**Input data:**
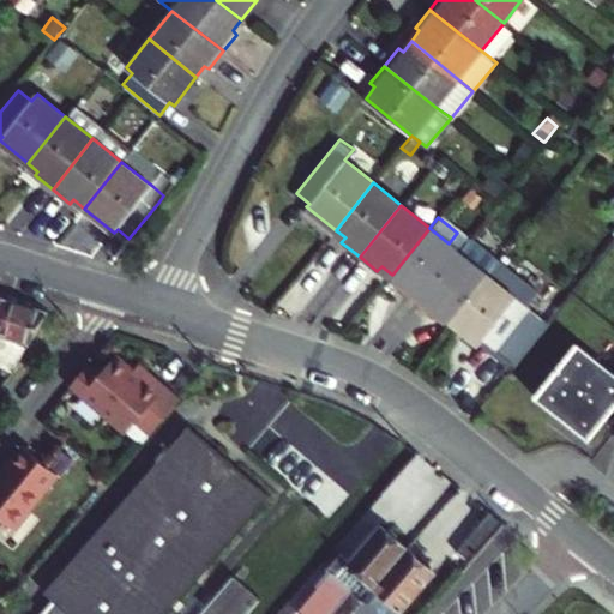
[(415,302),(457,250),(449,244),(429,228),(392,275),(403,283),(398,289),(415,302)]
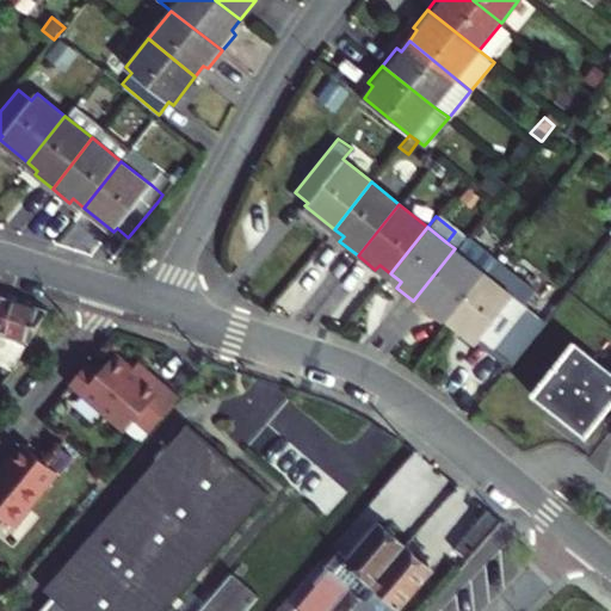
[(436,310),(446,319),(495,259),(466,234),(455,248),(413,301),(432,315),(436,310)]
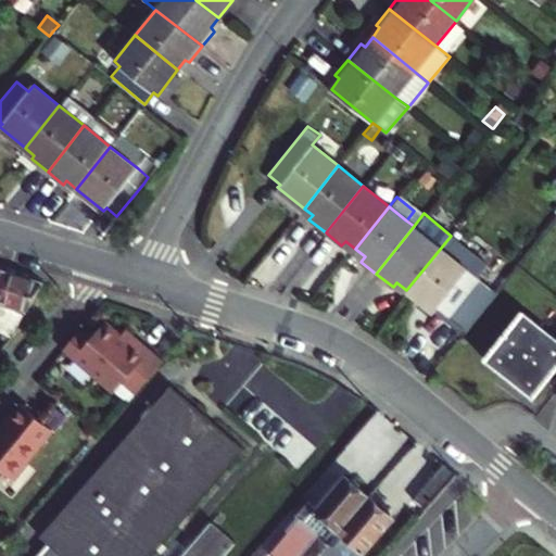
[(480,279),(492,264),(453,232),(451,236),(406,290),(433,312),(437,308),(460,328),(491,289),(480,279)]
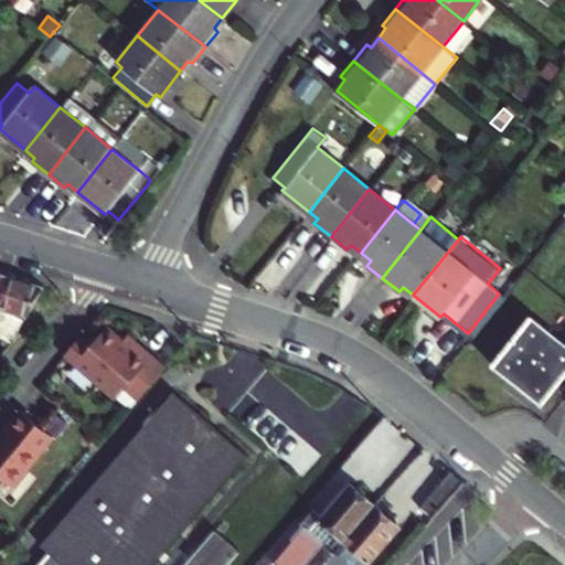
[(0,308),(10,277),(0,274),(0,308)]
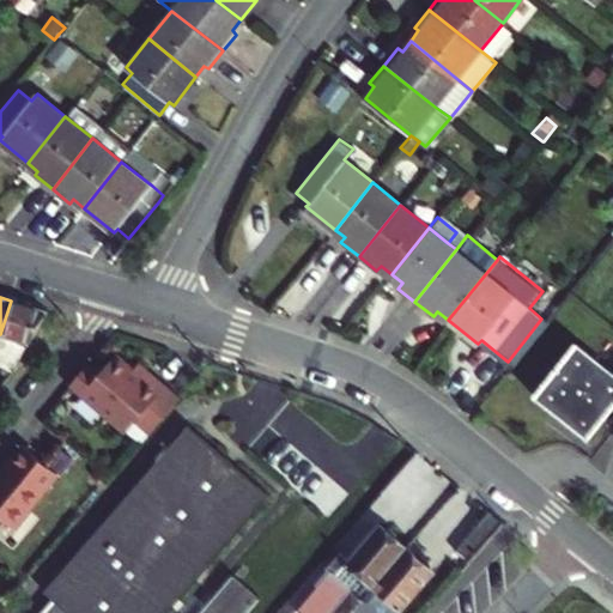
[(0,334),(0,365),(11,371),(18,363),(29,343),(42,321),(47,313),(11,301),(0,334)]
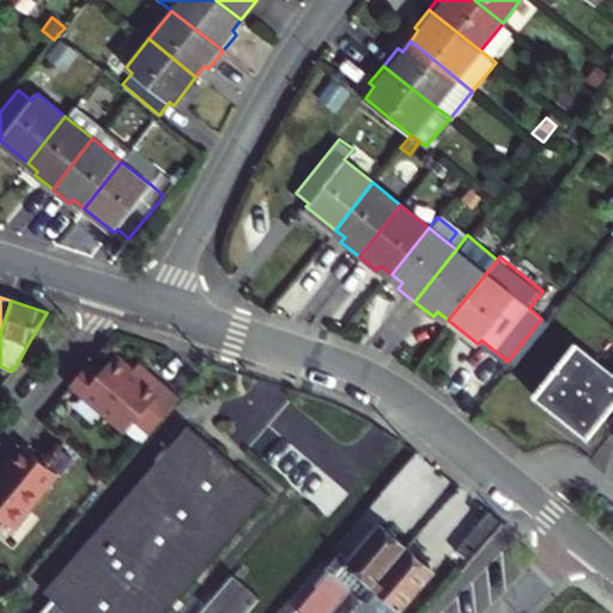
[(49,325),(42,321),(29,343),(32,345),(49,325)]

**Description of the task:** Set the lines down exactly as they stand, from the one containing "[(0,308),(10,277),(0,274),(0,308)]" through the end of the listing, omitting every picture.

**Problem solution:**
[(0,308),(10,277),(0,274),(0,308)]
[(0,334),(0,365),(11,371),(18,363),(29,343),(42,321),(47,313),(11,301),(0,334)]
[(49,325),(42,321),(29,343),(32,345),(49,325)]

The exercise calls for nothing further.